ACTIVITY: Omit the pictures. Print each entry below exactly.

TASK INPUT:
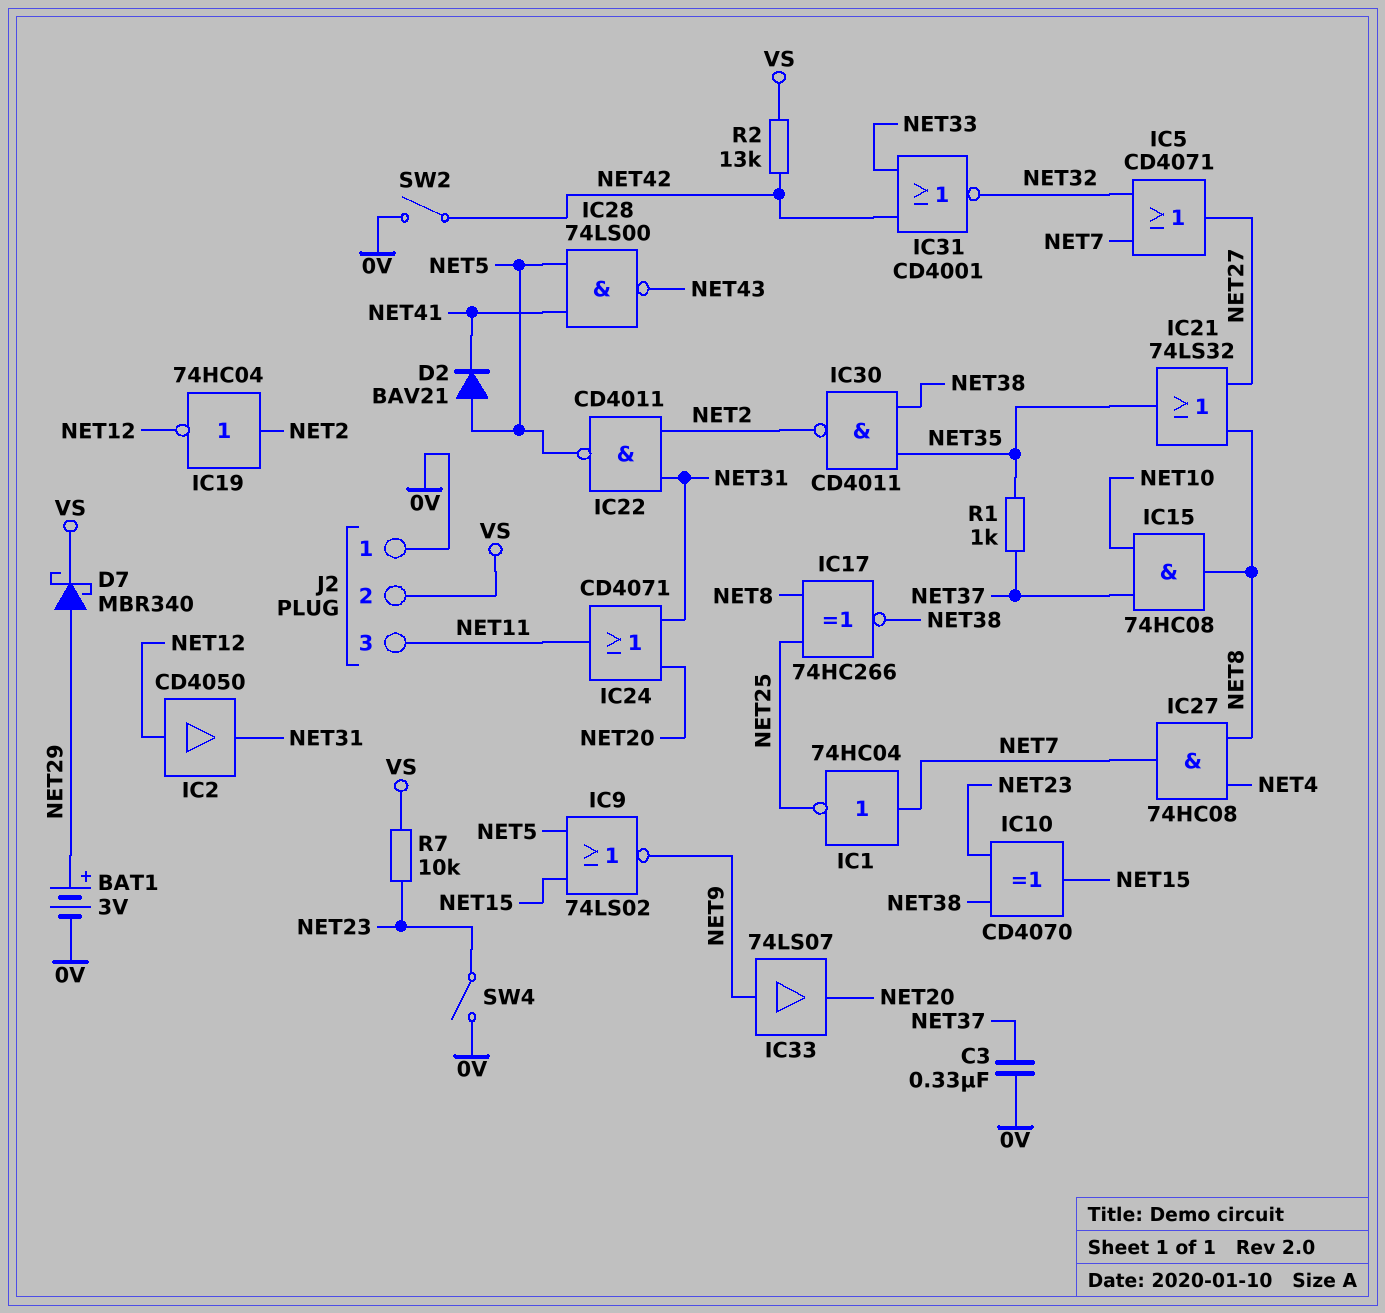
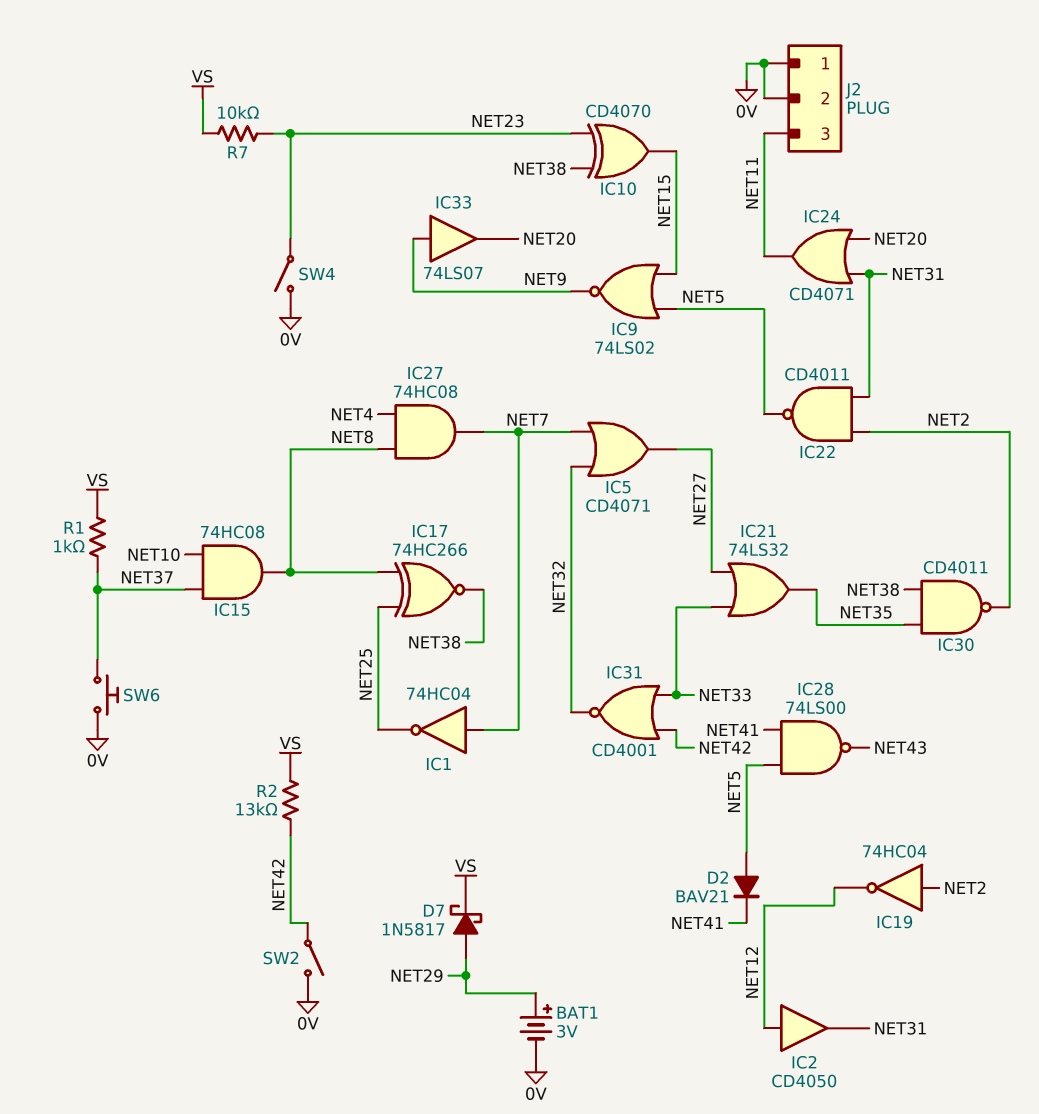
C3: 330nF (0V, NET37) -> none
D7: schottky MBR340 (A NET29, K VS) -> schottky 1N5817 (A NET29, K VS)
IC21: OR 74LS32 (in NET8, in NET27, out NET35) -> OR 74LS32 (in NET27, in NET33, out NET35)
J2 pin 2: VS -> 0V
R1: 1k (NET35, NET37) -> 1k (NET37, VS)
SW6: none -> button (0V, NET37)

TASK RESPONSE:
C3: 330nF (0V, NET37) -> none
D7: schottky MBR340 (A NET29, K VS) -> schottky 1N5817 (A NET29, K VS)
IC21: OR 74LS32 (in NET8, in NET27, out NET35) -> OR 74LS32 (in NET27, in NET33, out NET35)
J2 pin 2: VS -> 0V
R1: 1k (NET35, NET37) -> 1k (NET37, VS)
SW6: none -> button (0V, NET37)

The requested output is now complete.